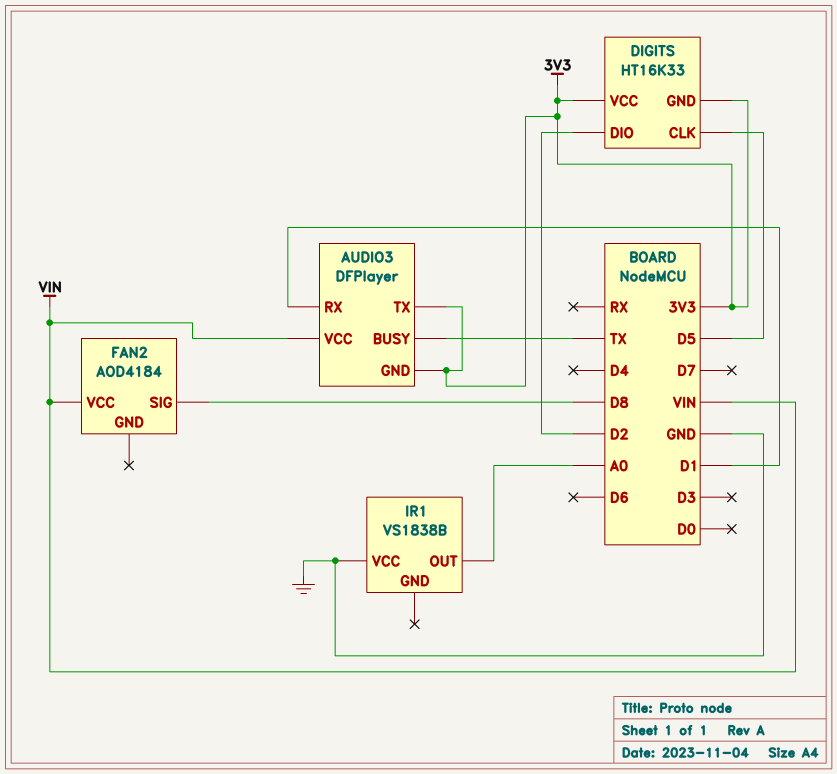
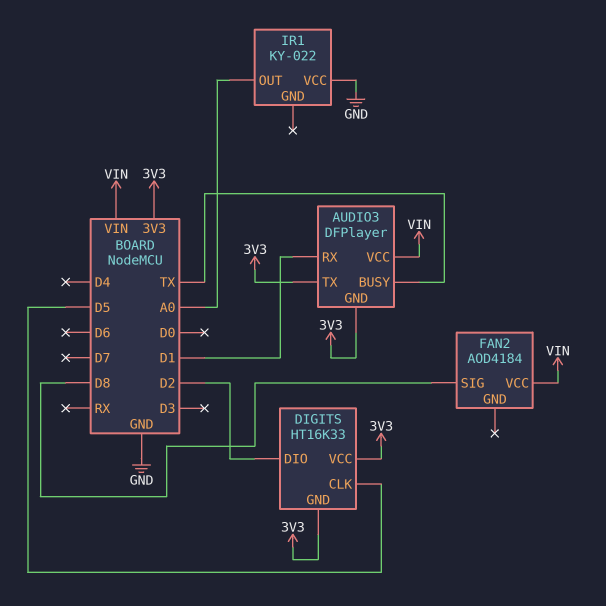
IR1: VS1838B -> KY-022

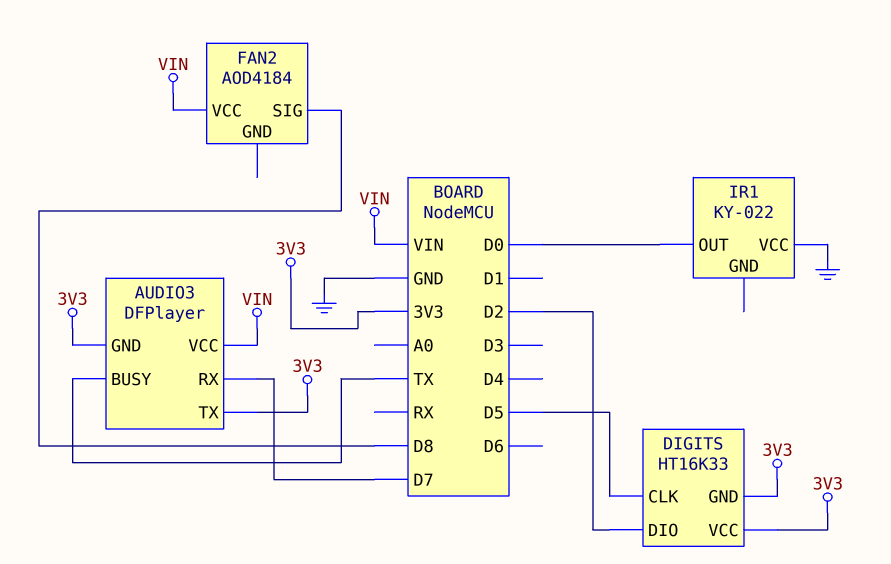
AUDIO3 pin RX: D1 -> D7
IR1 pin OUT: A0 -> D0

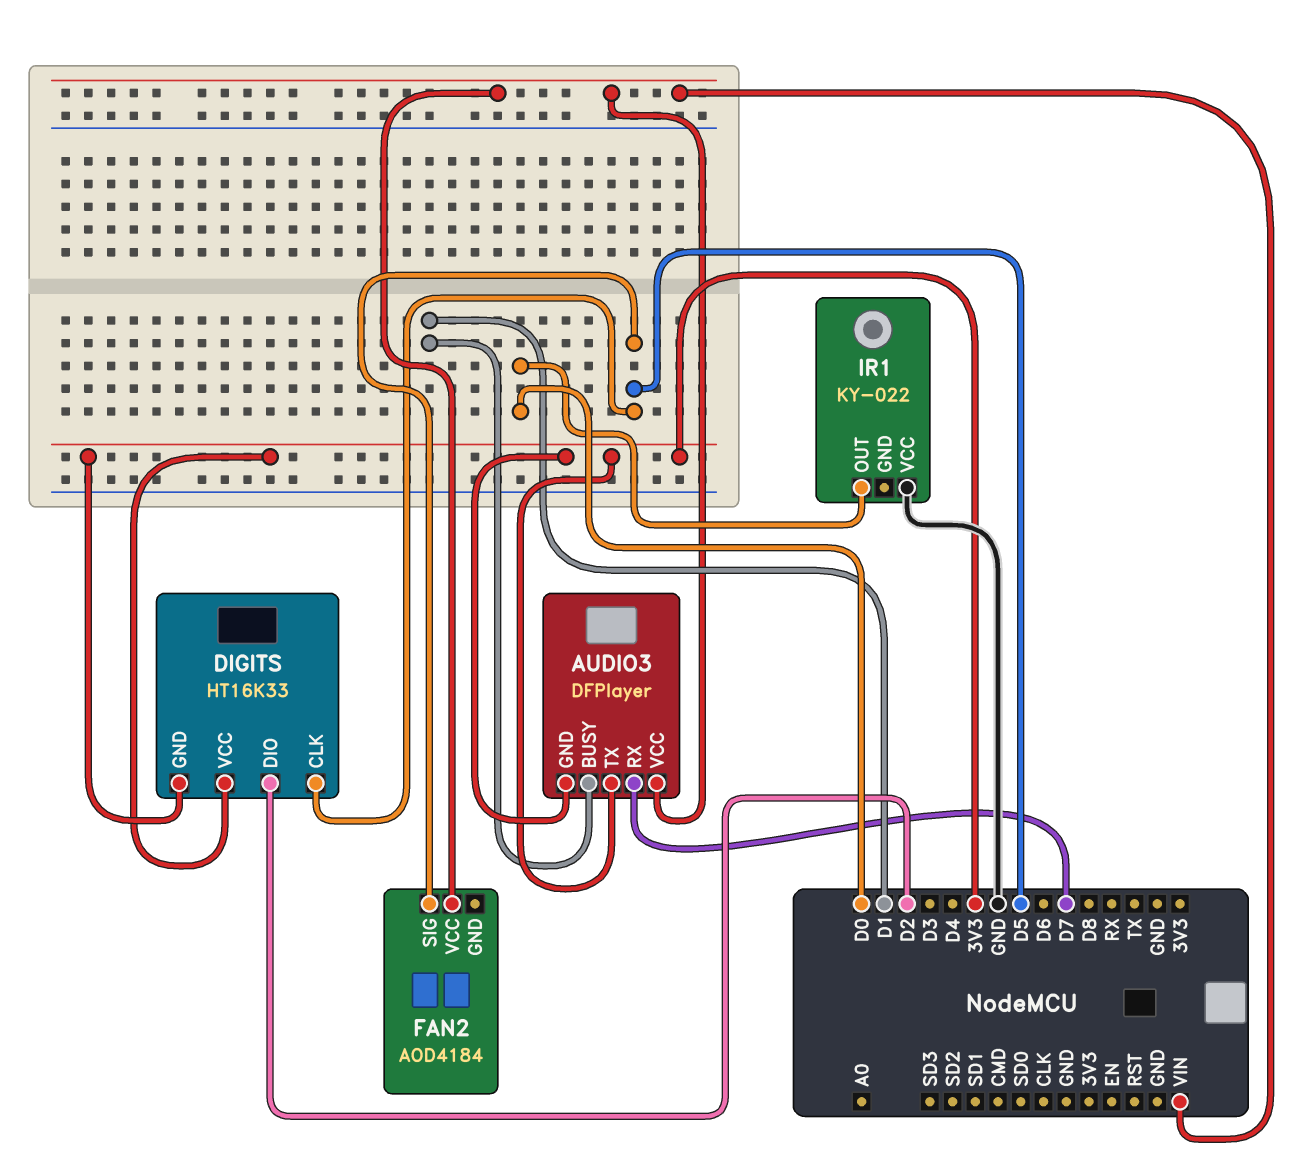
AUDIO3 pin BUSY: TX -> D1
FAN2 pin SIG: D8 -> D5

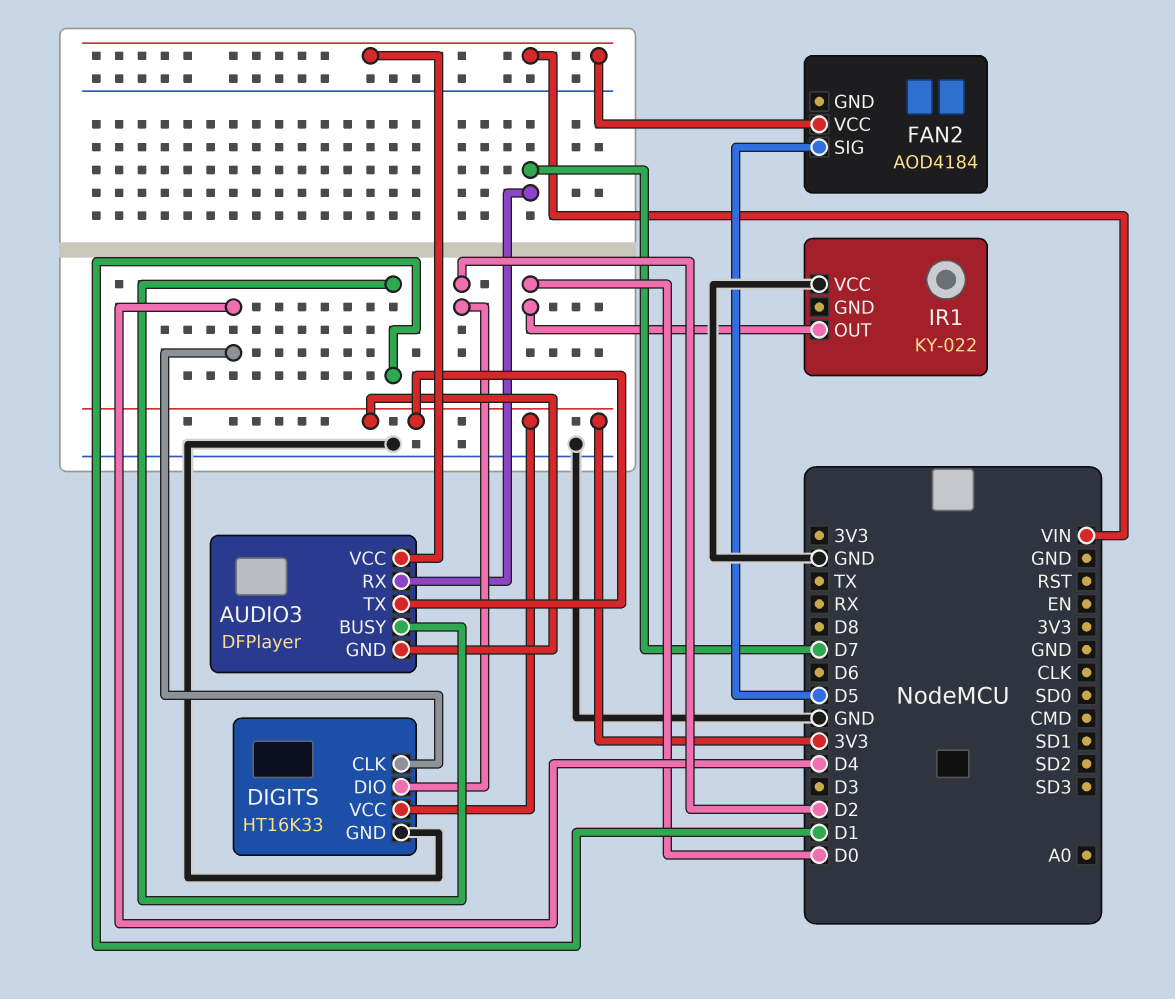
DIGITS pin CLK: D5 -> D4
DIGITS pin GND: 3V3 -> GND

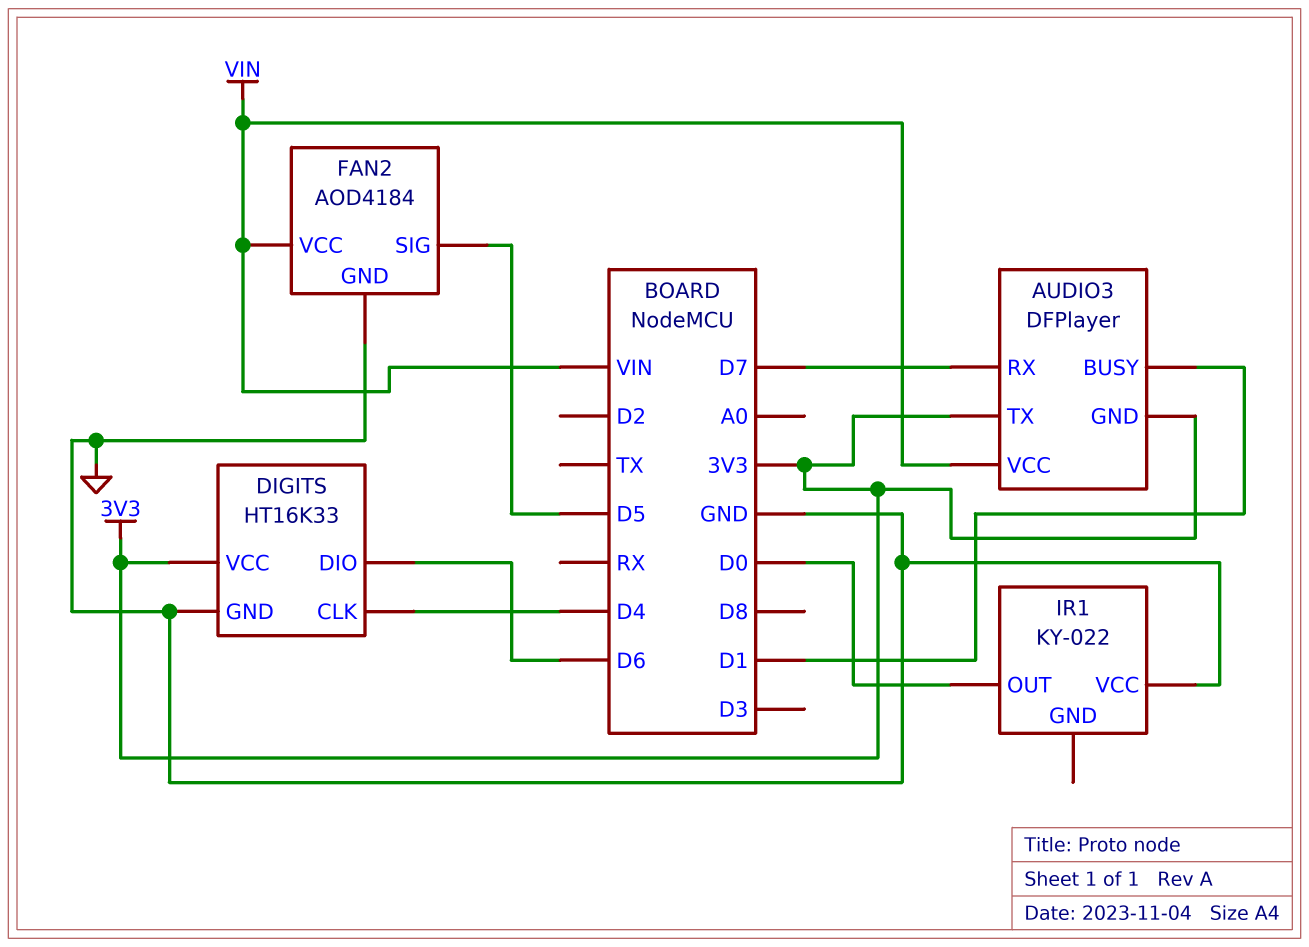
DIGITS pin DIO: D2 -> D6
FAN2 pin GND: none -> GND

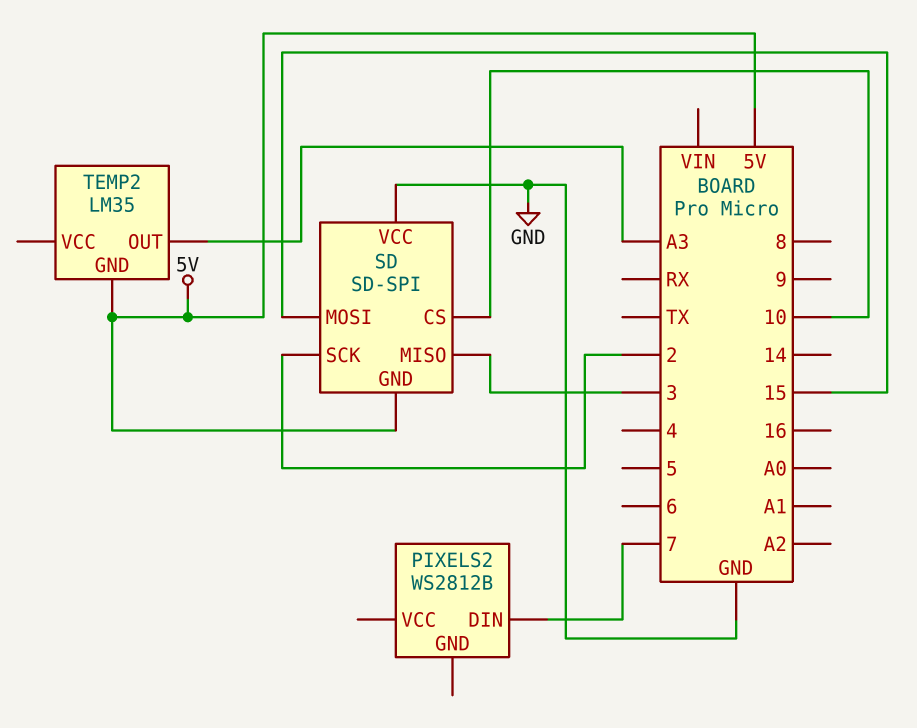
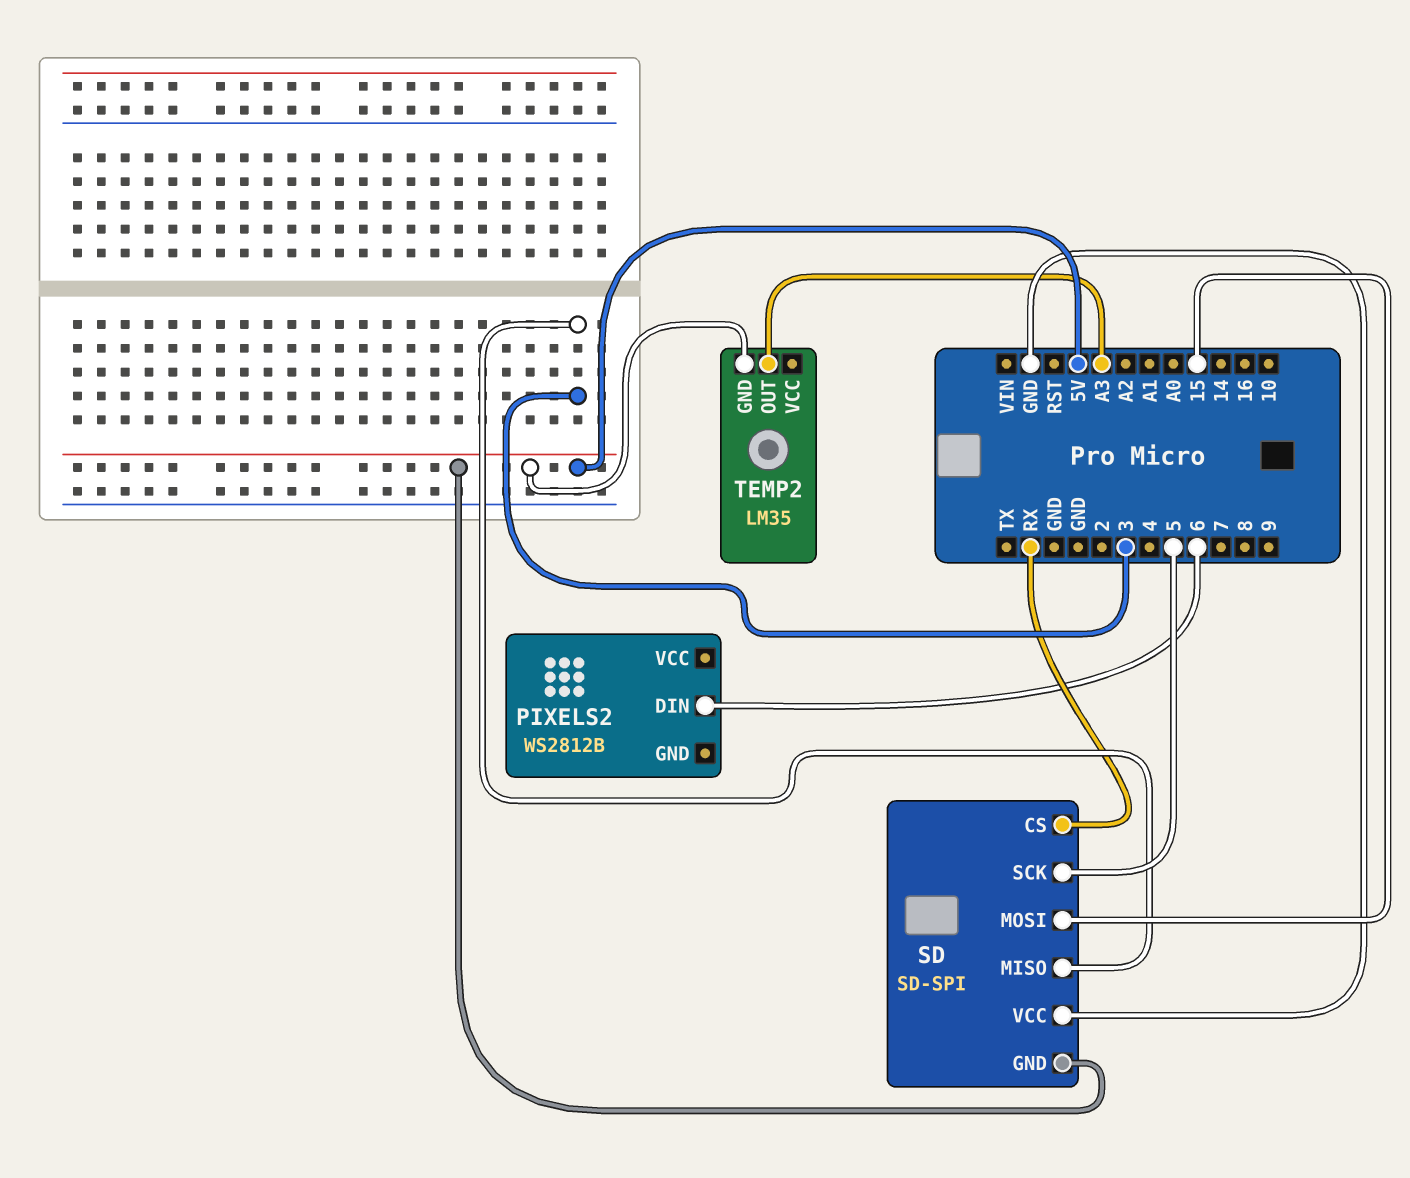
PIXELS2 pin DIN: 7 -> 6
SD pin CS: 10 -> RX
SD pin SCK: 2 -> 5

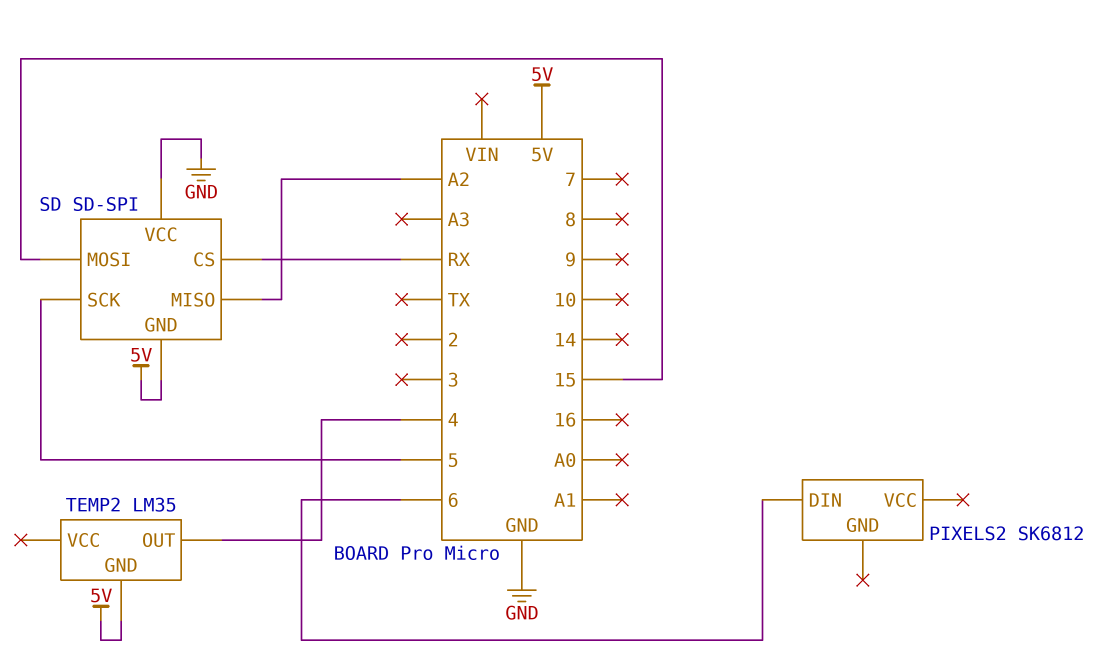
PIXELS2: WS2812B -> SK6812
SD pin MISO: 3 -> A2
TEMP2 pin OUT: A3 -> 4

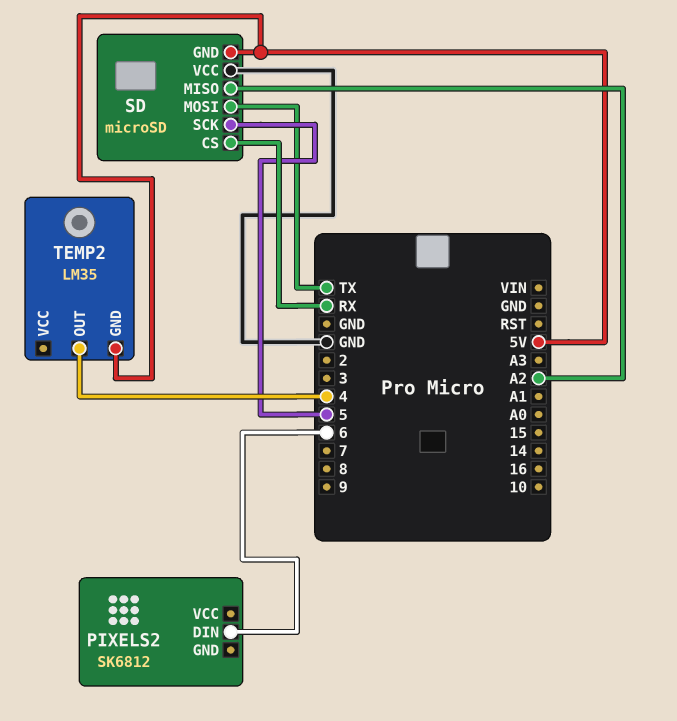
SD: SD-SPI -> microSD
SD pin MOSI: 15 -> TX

====

→ **ASSIGNMENT**: Find the lines above holding the word "DIGITS" and show them.

→ **WRITTEN SOLUTION**:
DIGITS pin CLK: D5 -> D4
DIGITS pin GND: 3V3 -> GND
DIGITS pin DIO: D2 -> D6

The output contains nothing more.